**** DATA FOR PROCESSING
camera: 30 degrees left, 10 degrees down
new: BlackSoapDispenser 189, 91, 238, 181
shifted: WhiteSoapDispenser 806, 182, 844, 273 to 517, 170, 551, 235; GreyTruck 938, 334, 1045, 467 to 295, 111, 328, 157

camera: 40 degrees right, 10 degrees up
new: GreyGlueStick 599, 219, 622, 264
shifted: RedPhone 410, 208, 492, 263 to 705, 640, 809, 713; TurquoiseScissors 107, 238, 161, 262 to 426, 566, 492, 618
********
* _YOUR GOAL_
Starting at the line that contains "new: BlackSoapDispenser 189, 91, 238, 181", return every line through the last one above, exactly as written.

* _TASK RESULT_
new: BlackSoapDispenser 189, 91, 238, 181
shifted: WhiteSoapDispenser 806, 182, 844, 273 to 517, 170, 551, 235; GreyTruck 938, 334, 1045, 467 to 295, 111, 328, 157

camera: 40 degrees right, 10 degrees up
new: GreyGlueStick 599, 219, 622, 264
shifted: RedPhone 410, 208, 492, 263 to 705, 640, 809, 713; TurquoiseScissors 107, 238, 161, 262 to 426, 566, 492, 618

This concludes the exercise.